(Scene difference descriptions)

· · · · ·

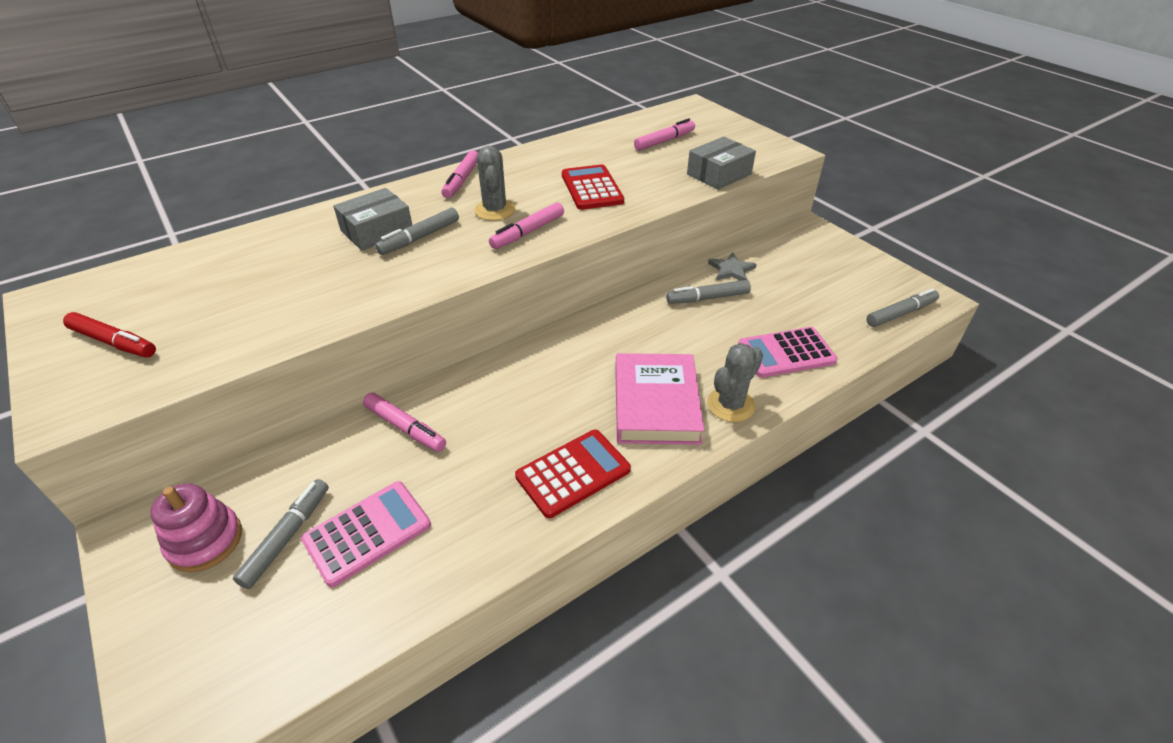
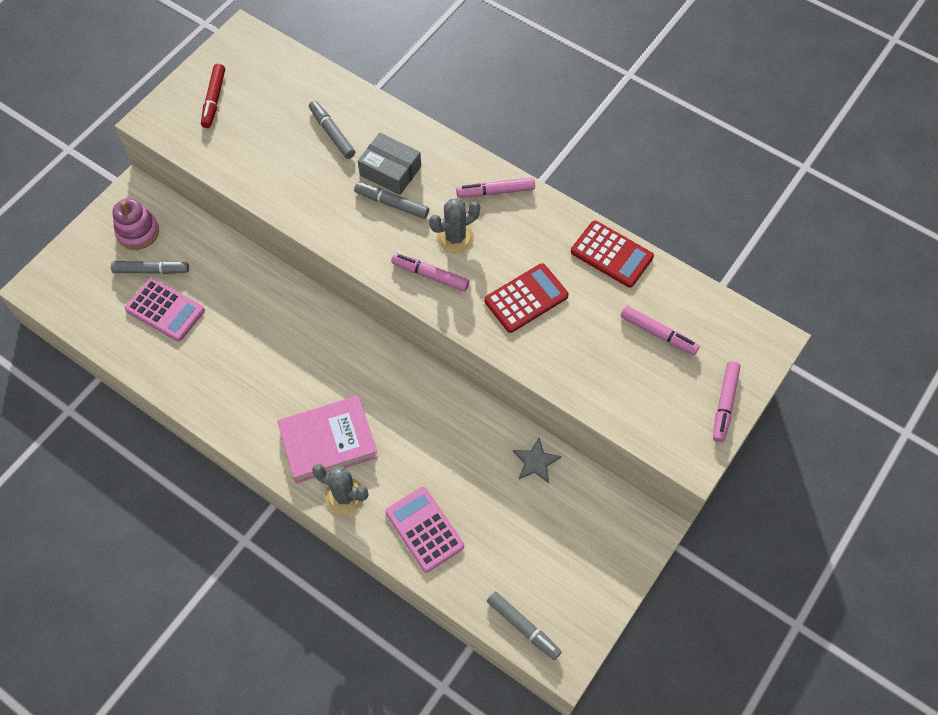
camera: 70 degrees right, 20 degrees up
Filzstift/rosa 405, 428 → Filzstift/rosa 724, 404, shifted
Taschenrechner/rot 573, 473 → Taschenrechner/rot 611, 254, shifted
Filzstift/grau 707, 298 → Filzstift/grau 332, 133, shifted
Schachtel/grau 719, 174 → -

· · · · ·

Above are some records; copy each line there that contains "shifted".

* _Answer space_
Filzstift/rosa 405, 428 → Filzstift/rosa 724, 404, shifted
Taschenrechner/rot 573, 473 → Taschenrechner/rot 611, 254, shifted
Filzstift/grau 707, 298 → Filzstift/grau 332, 133, shifted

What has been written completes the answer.